EXTRACTED INFORMATION:
........
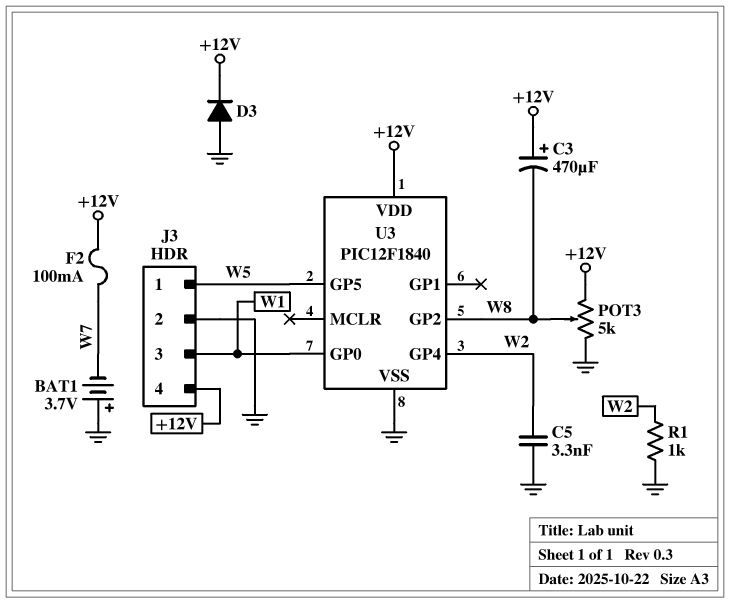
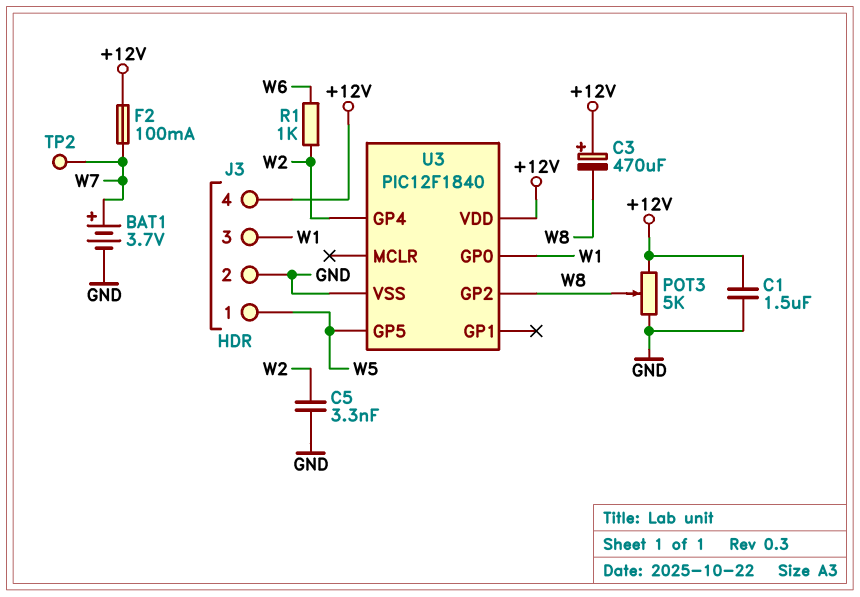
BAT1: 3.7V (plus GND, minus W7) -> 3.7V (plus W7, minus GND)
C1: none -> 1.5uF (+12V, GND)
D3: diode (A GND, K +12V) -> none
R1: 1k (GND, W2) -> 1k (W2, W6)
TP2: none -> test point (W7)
........
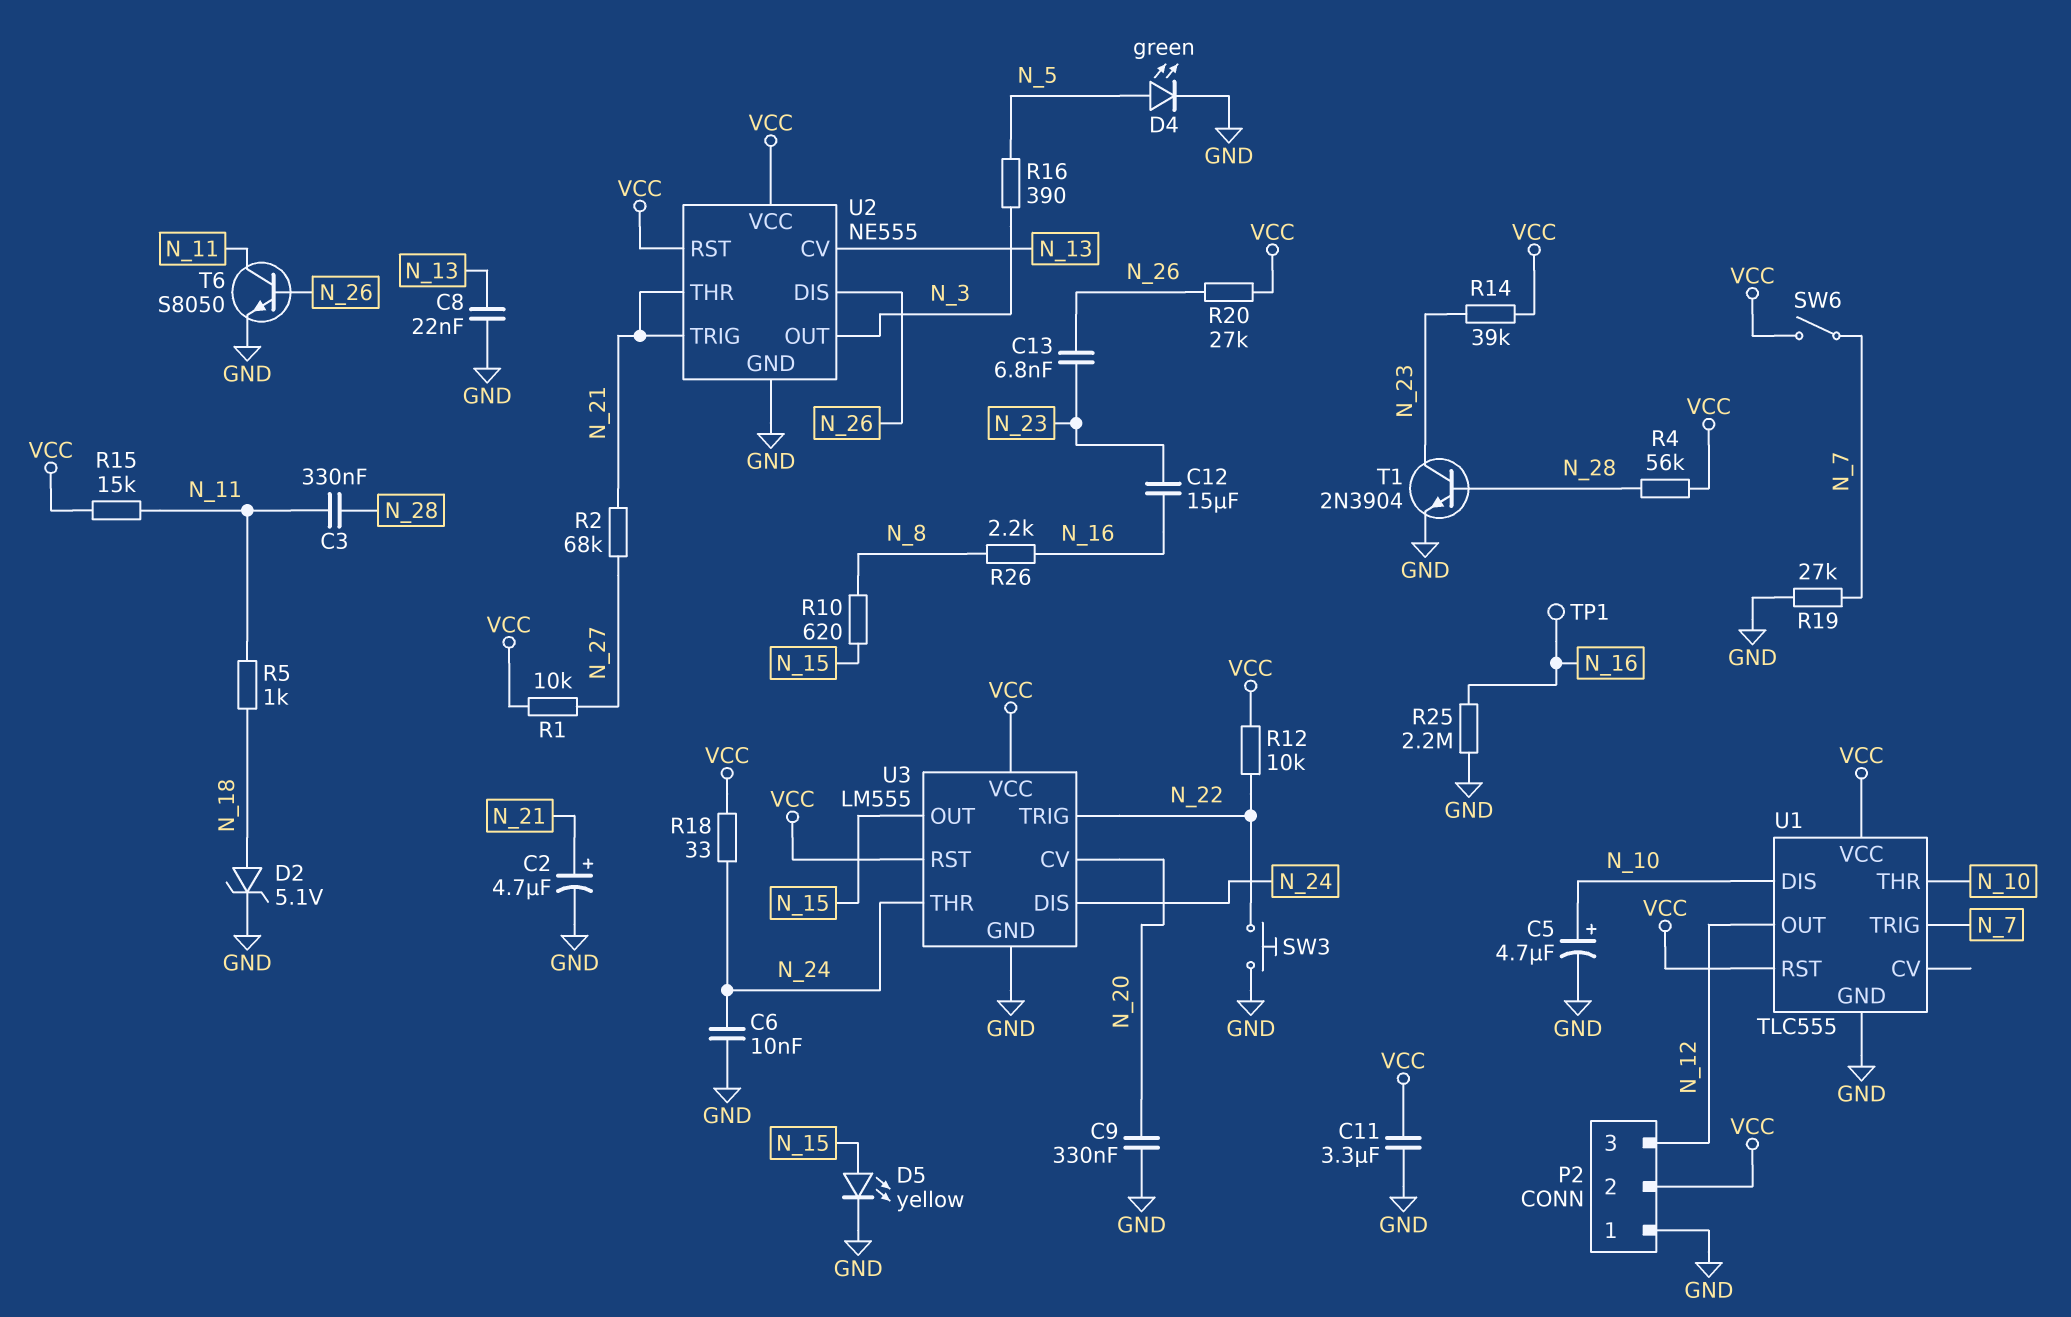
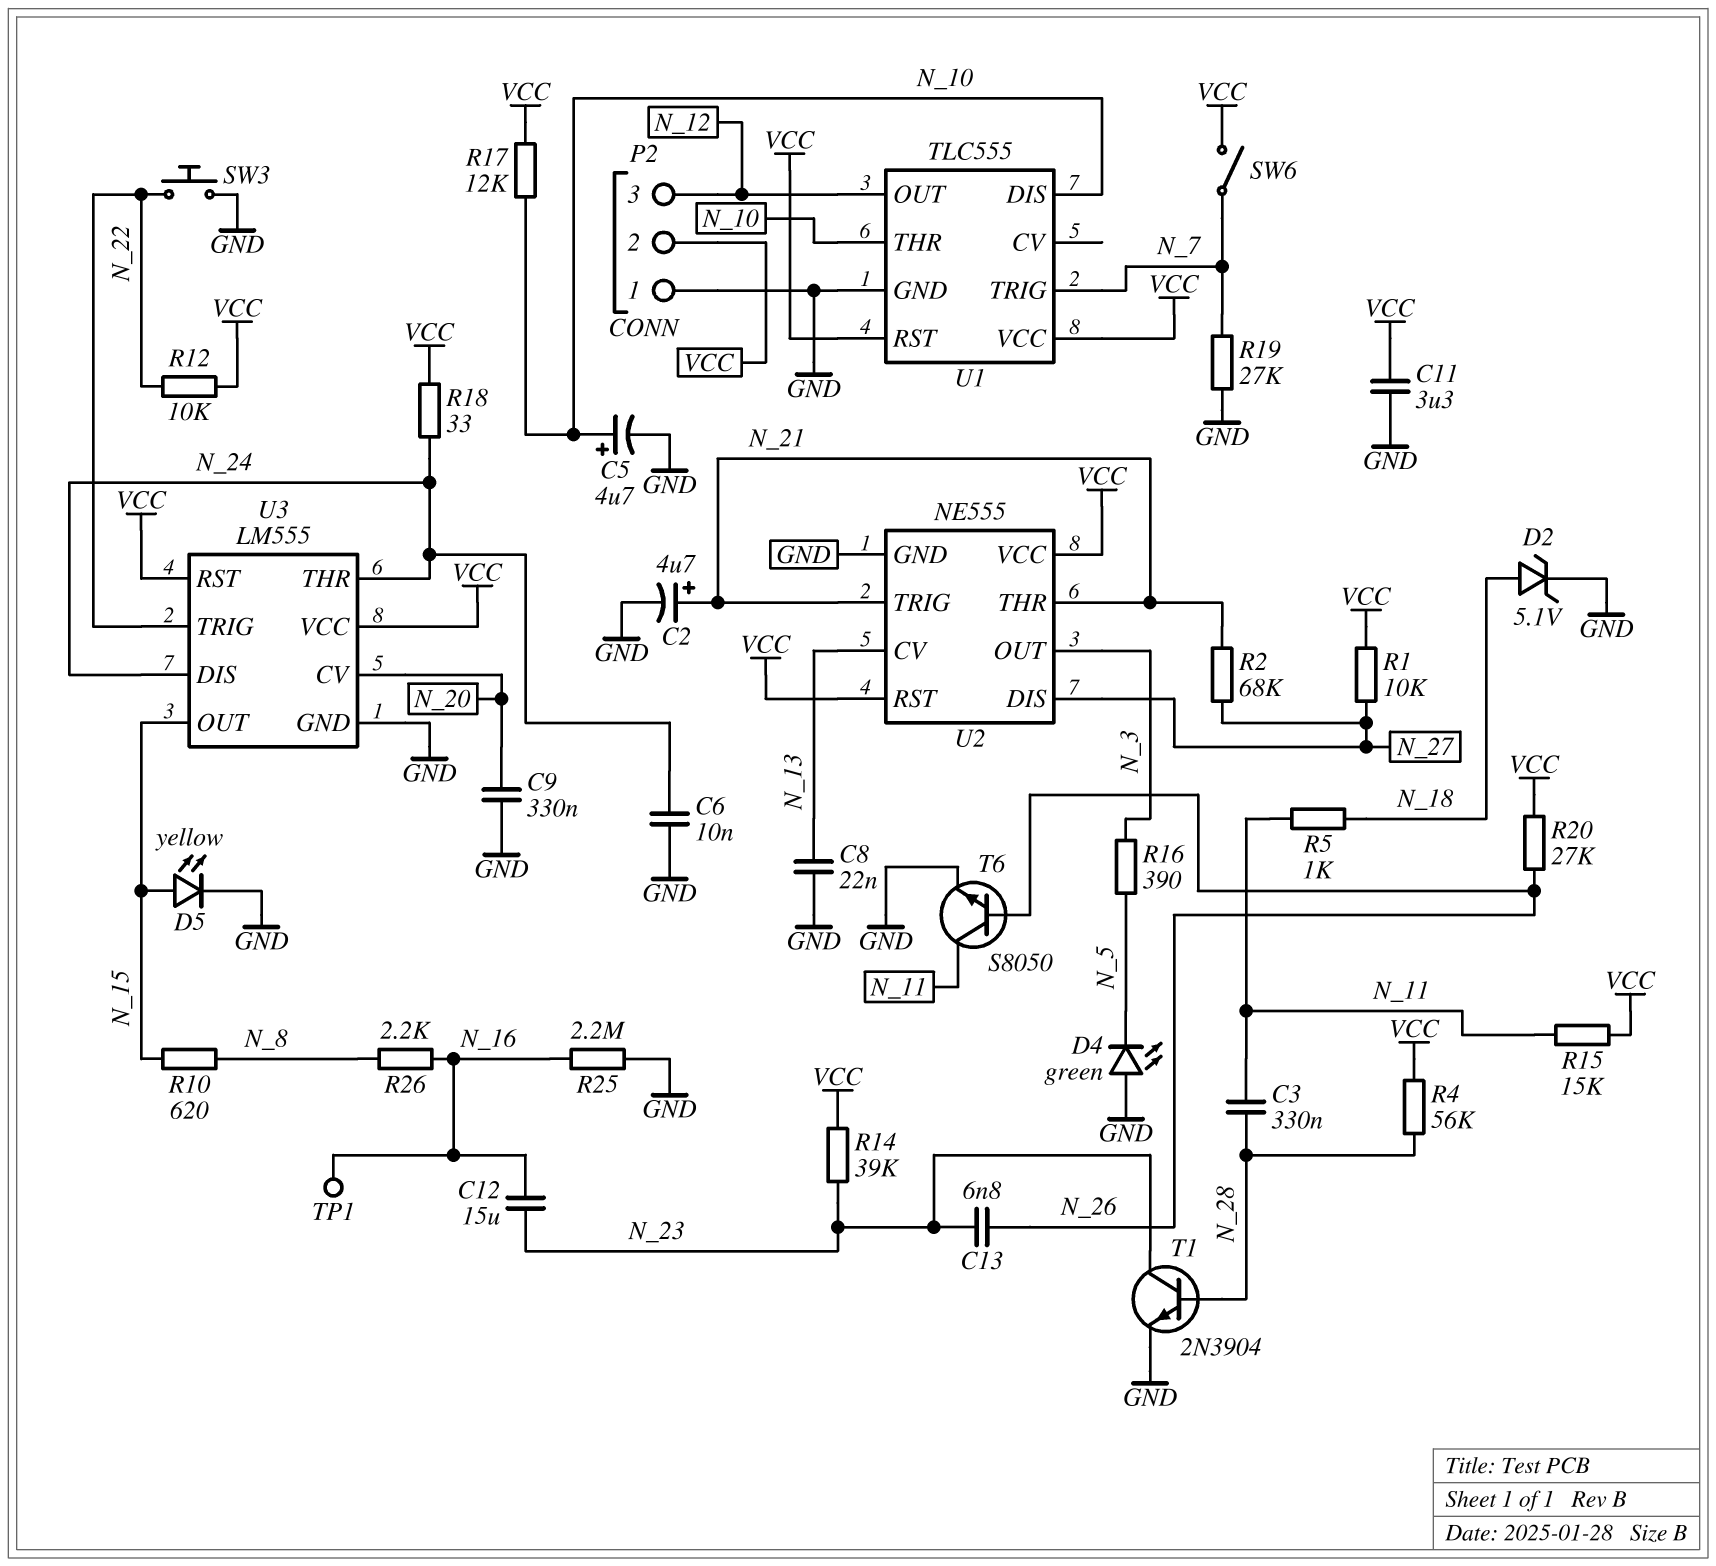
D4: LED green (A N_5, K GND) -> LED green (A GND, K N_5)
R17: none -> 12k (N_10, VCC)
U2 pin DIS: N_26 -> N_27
........
EXERCISE DETAILS:
The exact lines of the material above starting at the one that contains "C1: none -> 1.5uF (+12V, GND)" and ending at the one that contains "TP2: none -> test point (W7)" are what to retype; leave out everything else.

RESPONSE BOX:
C1: none -> 1.5uF (+12V, GND)
D3: diode (A GND, K +12V) -> none
R1: 1k (GND, W2) -> 1k (W2, W6)
TP2: none -> test point (W7)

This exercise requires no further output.